#### TASK DESCRIPTION:
When you transcribe the lines below, keep every word the same and leave the pictures behind.

#### INPUT DATA:
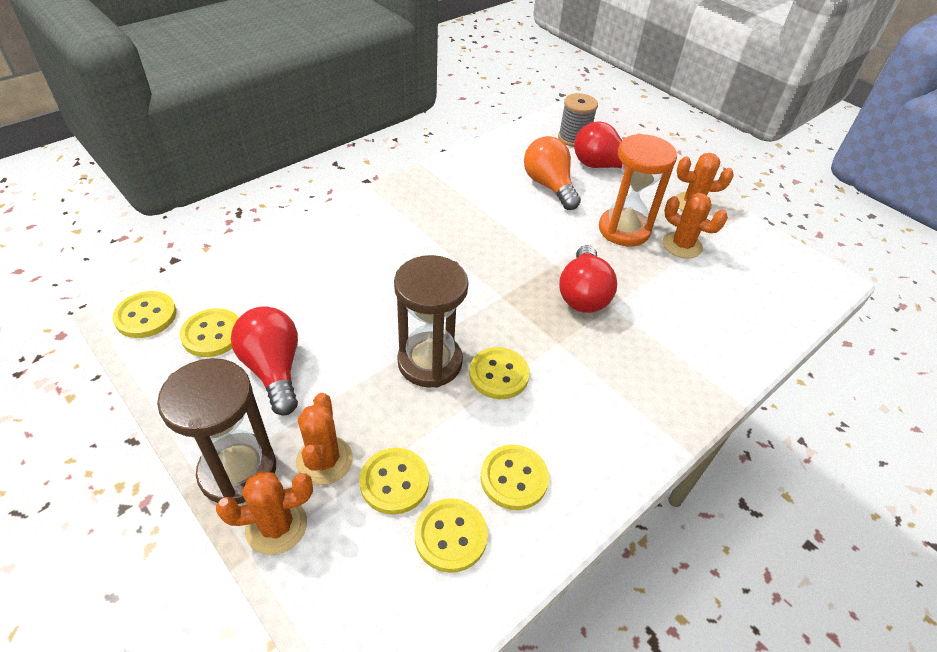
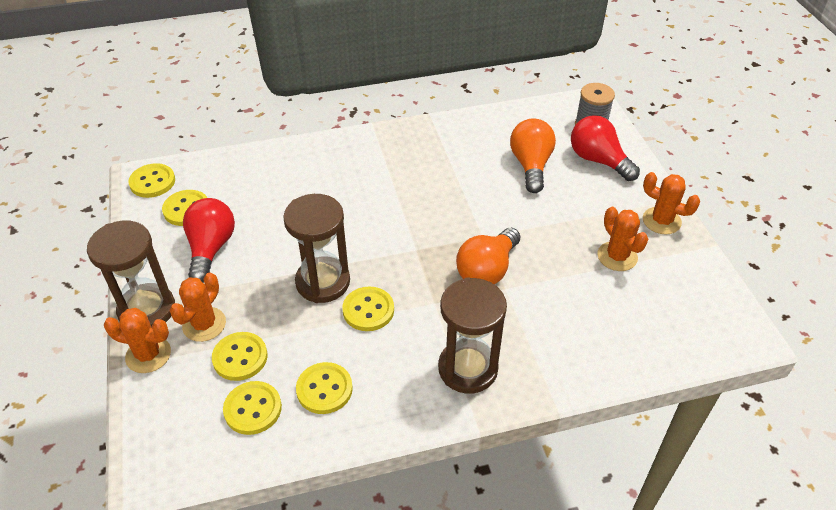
camera: 30 degrees right, 0 degrees up
(583, 294) = (487, 270): red light bulb -> orange light bulb
(624, 230) = (570, 225): orange hourglass -> none
(637, 397) = (468, 368): none -> brown hourglass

#### RESULT FOR THIS TASK:
camera: 30 degrees right, 0 degrees up
(583, 294) = (487, 270): red light bulb -> orange light bulb
(624, 230) = (570, 225): orange hourglass -> none
(637, 397) = (468, 368): none -> brown hourglass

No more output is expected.